(Goal): Please copy the records from the line containing "clamp [688, 544]" through the line containing "(740, 437).", including both of those lines, and output only those lines verbatim.

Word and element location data
'''

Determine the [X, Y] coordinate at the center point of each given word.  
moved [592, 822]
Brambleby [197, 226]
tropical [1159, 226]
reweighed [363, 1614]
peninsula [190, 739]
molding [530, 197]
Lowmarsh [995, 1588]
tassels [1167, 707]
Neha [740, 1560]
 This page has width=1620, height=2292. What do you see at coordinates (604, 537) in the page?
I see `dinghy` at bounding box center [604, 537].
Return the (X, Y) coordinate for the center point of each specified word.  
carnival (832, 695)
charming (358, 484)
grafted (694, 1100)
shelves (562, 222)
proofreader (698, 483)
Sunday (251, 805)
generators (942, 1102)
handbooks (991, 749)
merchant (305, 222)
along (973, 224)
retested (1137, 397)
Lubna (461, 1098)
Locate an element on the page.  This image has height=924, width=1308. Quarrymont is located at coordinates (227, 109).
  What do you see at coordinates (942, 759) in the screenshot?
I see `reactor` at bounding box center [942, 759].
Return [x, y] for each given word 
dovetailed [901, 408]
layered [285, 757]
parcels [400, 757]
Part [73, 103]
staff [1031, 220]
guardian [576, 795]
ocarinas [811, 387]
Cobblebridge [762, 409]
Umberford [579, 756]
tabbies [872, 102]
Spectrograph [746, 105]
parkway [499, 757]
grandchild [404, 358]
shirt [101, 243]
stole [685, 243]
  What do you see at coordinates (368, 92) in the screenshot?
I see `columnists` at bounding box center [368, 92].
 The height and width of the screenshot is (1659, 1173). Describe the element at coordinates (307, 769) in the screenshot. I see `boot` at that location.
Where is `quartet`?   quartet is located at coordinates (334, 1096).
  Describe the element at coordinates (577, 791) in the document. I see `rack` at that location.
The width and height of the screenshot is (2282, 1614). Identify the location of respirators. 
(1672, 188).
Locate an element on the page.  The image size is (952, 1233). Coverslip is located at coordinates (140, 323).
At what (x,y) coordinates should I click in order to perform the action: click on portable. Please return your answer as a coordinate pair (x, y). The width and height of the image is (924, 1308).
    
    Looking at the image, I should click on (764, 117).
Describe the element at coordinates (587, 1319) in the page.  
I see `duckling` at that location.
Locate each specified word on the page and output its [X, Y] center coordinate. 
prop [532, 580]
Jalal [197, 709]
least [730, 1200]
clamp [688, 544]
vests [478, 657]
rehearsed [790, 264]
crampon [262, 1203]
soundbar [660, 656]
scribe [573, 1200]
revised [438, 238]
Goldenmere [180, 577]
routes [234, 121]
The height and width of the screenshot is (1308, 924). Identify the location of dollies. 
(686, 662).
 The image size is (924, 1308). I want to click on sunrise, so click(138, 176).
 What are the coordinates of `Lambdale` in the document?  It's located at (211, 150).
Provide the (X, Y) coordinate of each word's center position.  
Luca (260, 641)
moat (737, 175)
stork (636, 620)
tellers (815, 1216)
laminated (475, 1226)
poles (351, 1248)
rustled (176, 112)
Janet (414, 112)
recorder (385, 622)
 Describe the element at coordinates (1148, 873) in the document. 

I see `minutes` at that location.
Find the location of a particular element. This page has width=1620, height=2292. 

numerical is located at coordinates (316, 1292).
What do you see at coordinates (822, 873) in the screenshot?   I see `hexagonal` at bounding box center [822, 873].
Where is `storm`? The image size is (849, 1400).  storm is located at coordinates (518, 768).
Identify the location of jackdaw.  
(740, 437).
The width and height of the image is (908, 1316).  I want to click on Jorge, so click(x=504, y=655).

'''

(In response):
clamp [688, 544]
vests [478, 657]
rehearsed [790, 264]
crampon [262, 1203]
soundbar [660, 656]
scribe [573, 1200]
revised [438, 238]
Goldenmere [180, 577]
routes [234, 121]
The height and width of the screenshot is (1308, 924). Identify the location of dollies. 
(686, 662).
 The image size is (924, 1308). I want to click on sunrise, so click(138, 176).
 What are the coordinates of `Lambdale` in the document?  It's located at (211, 150).
Provide the (X, Y) coordinate of each word's center position.  
Luca (260, 641)
moat (737, 175)
stork (636, 620)
tellers (815, 1216)
laminated (475, 1226)
poles (351, 1248)
rustled (176, 112)
Janet (414, 112)
recorder (385, 622)
 Describe the element at coordinates (1148, 873) in the document. 

I see `minutes` at that location.
Find the location of a particular element. This page has width=1620, height=2292. 

numerical is located at coordinates (316, 1292).
What do you see at coordinates (822, 873) in the screenshot?   I see `hexagonal` at bounding box center [822, 873].
Where is `storm`? The image size is (849, 1400).  storm is located at coordinates (518, 768).
Identify the location of jackdaw.  
(740, 437).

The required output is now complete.